### Task description
Lift out each line of the data that holds "yellow".

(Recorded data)
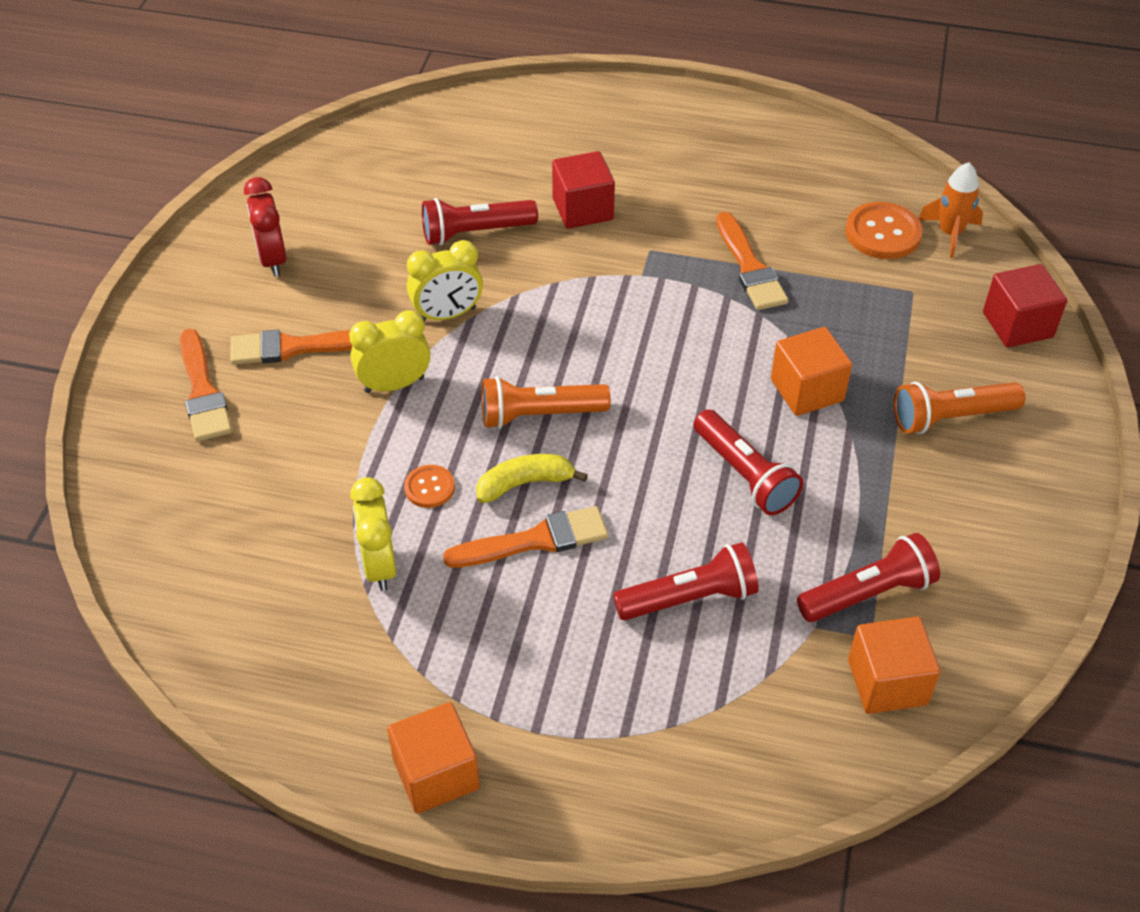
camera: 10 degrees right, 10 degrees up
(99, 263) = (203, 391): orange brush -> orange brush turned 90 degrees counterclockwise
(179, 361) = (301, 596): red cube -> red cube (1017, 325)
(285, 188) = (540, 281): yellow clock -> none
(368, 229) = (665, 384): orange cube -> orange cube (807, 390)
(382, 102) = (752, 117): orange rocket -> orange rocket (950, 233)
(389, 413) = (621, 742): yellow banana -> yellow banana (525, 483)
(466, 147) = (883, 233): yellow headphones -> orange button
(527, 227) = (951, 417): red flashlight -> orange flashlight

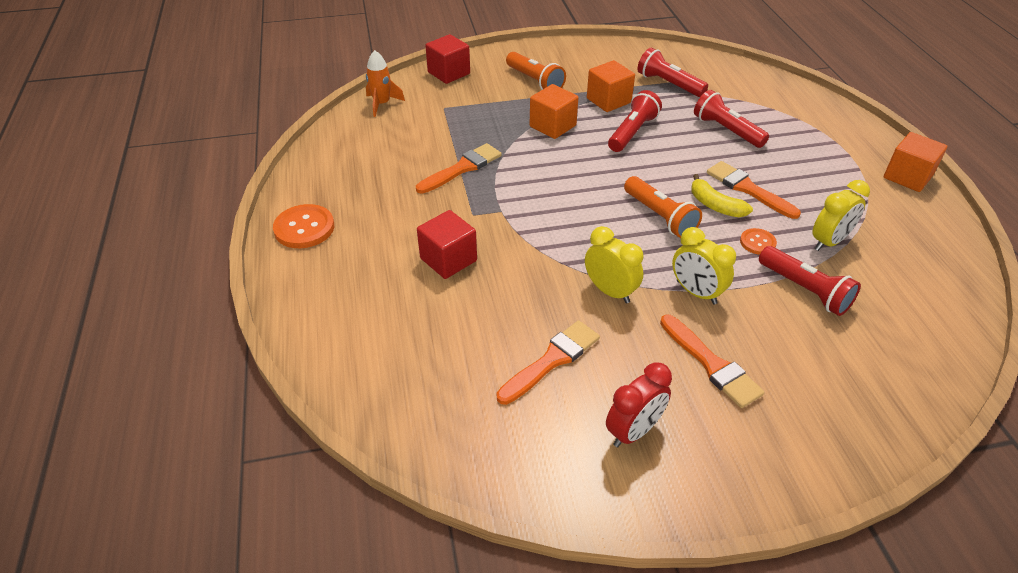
camera: 115 degrees left, 5 degrees down
(203, 391) = (802, 400): orange brush -> orange brush (551, 360)
(475, 232) = (512, 309): red flashlight -> red flashlight (805, 290)
(883, 233) = (396, 126): orange button -> orange button (304, 228)
(887, 682) = (710, 72): orange cube -> orange cube (608, 100)

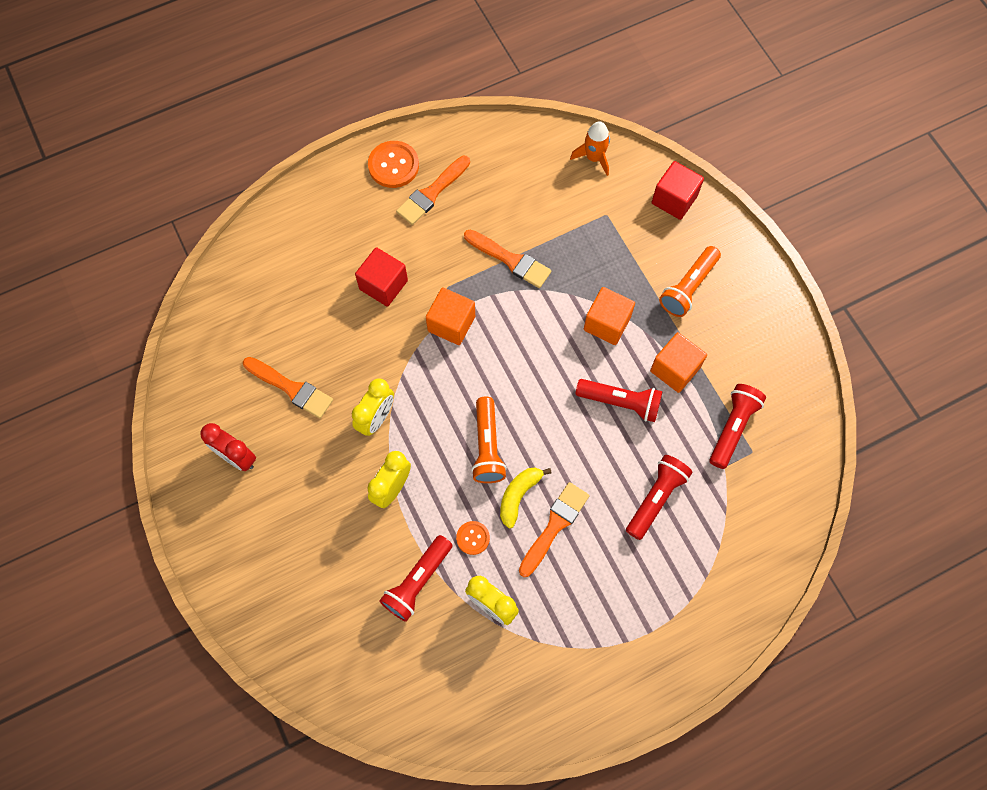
camera: 75 degrees right, 25 degrees up
(660, 216) = (487, 446): orange flashlight -> orange flashlight turned 45 degrees counterclockwise
(711, 364) = (312, 507): orange brush -> orange brush (432, 193)
(907, 177) = (626, 693): orange cube -> orange cube (451, 324)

### Output for this task
(285, 188) = (540, 281): yellow clock -> none
(389, 413) = (621, 742): yellow banana -> yellow banana (525, 483)
(466, 147) = (883, 233): yellow headphones -> orange button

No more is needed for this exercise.